INFORMATION:
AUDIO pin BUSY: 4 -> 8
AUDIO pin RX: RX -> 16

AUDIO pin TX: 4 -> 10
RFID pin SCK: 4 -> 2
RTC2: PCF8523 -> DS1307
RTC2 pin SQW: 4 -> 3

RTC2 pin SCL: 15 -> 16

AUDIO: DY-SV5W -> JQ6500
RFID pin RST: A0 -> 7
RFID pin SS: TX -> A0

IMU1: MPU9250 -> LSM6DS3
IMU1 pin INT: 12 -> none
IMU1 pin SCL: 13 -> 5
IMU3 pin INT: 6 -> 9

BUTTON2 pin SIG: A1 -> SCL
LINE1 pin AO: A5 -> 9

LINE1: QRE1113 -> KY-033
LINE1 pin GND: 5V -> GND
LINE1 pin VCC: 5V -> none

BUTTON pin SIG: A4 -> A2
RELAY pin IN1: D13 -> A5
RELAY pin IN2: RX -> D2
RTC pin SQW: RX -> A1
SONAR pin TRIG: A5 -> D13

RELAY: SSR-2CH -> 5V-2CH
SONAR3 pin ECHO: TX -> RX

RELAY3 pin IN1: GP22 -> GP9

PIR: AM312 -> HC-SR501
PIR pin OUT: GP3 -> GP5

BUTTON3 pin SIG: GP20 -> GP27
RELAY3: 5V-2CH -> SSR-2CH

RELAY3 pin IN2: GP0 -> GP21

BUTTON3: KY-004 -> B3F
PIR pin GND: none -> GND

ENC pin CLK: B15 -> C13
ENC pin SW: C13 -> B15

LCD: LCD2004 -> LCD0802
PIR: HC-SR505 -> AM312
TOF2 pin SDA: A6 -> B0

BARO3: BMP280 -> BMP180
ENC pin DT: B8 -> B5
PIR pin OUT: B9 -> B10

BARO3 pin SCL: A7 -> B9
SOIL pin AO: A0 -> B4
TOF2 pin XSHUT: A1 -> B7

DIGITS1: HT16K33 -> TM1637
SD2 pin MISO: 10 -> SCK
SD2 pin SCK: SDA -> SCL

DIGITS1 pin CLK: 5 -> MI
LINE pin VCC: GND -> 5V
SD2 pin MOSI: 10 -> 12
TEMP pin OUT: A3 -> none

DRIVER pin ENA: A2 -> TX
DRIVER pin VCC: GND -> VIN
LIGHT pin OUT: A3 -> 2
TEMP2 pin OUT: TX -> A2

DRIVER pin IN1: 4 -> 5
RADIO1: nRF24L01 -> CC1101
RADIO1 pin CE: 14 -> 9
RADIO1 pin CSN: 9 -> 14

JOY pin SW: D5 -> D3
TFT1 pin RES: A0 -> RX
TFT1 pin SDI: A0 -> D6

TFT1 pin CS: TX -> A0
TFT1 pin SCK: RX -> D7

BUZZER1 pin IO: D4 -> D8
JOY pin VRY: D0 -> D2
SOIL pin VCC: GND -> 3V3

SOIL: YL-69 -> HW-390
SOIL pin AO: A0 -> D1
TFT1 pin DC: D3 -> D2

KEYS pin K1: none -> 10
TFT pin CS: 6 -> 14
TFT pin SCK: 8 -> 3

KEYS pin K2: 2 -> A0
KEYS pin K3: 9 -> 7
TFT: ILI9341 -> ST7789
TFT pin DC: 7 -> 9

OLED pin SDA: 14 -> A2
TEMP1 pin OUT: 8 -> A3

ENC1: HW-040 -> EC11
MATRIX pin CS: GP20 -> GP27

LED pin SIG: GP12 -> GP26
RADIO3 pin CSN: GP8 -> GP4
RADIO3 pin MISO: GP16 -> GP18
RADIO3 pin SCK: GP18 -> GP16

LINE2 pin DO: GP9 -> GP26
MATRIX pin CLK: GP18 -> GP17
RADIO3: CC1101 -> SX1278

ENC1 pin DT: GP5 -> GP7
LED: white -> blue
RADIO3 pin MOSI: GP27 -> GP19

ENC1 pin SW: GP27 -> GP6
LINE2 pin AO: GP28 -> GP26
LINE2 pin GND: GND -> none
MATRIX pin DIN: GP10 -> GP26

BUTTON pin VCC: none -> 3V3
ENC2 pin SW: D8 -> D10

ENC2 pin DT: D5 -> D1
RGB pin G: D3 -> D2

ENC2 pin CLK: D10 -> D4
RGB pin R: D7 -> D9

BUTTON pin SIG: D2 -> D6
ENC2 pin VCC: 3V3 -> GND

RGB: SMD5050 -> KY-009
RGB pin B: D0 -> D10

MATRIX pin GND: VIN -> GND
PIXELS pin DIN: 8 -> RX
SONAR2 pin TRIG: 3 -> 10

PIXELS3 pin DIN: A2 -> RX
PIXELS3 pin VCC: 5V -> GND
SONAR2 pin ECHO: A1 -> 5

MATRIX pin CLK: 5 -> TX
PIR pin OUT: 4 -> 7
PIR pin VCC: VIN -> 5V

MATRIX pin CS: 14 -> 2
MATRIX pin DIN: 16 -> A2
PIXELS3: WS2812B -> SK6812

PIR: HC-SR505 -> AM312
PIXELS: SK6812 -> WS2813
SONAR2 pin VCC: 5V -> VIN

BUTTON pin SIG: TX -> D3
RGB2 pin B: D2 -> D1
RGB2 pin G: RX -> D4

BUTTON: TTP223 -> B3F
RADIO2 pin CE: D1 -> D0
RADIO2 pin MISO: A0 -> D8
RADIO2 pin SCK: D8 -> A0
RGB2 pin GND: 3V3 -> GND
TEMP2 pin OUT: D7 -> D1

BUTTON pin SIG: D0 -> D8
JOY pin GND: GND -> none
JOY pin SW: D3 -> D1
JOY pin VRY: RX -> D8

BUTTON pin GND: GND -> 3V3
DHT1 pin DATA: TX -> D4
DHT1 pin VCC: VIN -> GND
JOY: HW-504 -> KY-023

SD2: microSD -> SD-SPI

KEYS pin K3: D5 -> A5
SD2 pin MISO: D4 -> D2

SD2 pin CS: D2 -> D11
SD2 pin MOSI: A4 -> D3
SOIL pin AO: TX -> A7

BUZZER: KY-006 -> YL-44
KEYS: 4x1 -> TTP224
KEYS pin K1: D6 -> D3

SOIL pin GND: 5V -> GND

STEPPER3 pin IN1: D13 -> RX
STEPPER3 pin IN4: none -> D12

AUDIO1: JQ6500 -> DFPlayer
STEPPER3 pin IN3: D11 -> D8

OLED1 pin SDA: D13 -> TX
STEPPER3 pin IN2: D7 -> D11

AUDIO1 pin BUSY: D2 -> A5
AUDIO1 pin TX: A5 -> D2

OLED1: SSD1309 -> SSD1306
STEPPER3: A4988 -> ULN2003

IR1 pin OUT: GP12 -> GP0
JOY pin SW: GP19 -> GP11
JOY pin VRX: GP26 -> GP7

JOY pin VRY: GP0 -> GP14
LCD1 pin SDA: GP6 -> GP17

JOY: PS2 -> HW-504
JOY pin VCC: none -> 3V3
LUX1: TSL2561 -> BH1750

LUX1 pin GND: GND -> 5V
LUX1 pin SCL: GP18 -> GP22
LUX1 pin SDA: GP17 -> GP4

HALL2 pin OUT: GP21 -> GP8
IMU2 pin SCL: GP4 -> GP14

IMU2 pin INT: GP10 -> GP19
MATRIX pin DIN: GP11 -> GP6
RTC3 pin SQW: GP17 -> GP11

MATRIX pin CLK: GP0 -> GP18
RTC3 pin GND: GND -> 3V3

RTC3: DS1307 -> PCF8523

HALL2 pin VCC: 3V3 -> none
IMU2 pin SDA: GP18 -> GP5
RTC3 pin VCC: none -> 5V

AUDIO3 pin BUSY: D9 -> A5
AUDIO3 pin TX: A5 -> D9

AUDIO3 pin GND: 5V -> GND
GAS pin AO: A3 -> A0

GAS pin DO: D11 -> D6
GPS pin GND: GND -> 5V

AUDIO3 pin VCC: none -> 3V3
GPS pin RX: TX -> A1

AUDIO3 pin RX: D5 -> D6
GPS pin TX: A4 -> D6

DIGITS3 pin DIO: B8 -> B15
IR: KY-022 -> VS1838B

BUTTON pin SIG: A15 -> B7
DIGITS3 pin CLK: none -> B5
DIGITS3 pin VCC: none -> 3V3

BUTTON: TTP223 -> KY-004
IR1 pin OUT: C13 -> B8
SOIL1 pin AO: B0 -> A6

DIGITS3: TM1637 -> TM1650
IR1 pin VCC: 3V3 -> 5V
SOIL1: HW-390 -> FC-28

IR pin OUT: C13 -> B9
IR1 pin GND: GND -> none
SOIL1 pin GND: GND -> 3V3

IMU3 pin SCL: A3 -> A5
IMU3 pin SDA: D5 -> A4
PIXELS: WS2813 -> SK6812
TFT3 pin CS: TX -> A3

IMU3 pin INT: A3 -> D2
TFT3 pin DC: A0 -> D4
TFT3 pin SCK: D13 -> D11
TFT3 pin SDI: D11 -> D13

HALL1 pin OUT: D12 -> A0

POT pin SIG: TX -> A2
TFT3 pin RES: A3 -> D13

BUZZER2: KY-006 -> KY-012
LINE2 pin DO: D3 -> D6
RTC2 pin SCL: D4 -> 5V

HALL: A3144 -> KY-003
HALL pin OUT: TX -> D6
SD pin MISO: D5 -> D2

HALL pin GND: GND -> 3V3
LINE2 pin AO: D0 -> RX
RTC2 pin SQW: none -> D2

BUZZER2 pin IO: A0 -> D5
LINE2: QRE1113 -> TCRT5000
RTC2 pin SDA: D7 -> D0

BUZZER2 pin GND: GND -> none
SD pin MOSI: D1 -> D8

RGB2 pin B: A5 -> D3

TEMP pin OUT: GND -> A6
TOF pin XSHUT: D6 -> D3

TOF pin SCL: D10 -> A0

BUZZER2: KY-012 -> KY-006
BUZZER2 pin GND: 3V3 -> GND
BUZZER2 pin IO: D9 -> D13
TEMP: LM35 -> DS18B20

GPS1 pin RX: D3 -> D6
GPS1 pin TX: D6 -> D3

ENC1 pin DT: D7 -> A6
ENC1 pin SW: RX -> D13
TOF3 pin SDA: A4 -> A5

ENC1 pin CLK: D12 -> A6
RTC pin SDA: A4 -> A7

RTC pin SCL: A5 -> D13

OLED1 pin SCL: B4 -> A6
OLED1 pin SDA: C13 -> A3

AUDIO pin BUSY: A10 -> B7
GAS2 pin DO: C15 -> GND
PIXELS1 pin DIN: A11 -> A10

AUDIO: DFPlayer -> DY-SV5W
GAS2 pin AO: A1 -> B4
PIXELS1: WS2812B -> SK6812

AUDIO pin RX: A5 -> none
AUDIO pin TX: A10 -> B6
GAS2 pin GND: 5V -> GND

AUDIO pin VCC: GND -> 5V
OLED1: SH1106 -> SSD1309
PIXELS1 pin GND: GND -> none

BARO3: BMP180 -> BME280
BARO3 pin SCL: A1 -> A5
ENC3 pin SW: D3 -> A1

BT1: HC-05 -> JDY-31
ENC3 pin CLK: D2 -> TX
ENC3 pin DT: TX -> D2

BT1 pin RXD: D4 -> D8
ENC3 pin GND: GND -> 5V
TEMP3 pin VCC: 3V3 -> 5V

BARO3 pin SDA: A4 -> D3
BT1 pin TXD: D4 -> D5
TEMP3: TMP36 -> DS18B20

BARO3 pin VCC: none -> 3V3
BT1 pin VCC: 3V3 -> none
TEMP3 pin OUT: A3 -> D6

WORK INSTRUCTIONS: Look above for the line that contains "BUTTON: TTP223 -> KY-004". Starting there, transcribe every line exactly until you have copied the line that contains "HALL pin GND: GND -> 3V3".

WRITTEN RESPONSE:
BUTTON: TTP223 -> KY-004
IR1 pin OUT: C13 -> B8
SOIL1 pin AO: B0 -> A6

DIGITS3: TM1637 -> TM1650
IR1 pin VCC: 3V3 -> 5V
SOIL1: HW-390 -> FC-28

IR pin OUT: C13 -> B9
IR1 pin GND: GND -> none
SOIL1 pin GND: GND -> 3V3

IMU3 pin SCL: A3 -> A5
IMU3 pin SDA: D5 -> A4
PIXELS: WS2813 -> SK6812
TFT3 pin CS: TX -> A3

IMU3 pin INT: A3 -> D2
TFT3 pin DC: A0 -> D4
TFT3 pin SCK: D13 -> D11
TFT3 pin SDI: D11 -> D13

HALL1 pin OUT: D12 -> A0

POT pin SIG: TX -> A2
TFT3 pin RES: A3 -> D13

BUZZER2: KY-006 -> KY-012
LINE2 pin DO: D3 -> D6
RTC2 pin SCL: D4 -> 5V

HALL: A3144 -> KY-003
HALL pin OUT: TX -> D6
SD pin MISO: D5 -> D2

HALL pin GND: GND -> 3V3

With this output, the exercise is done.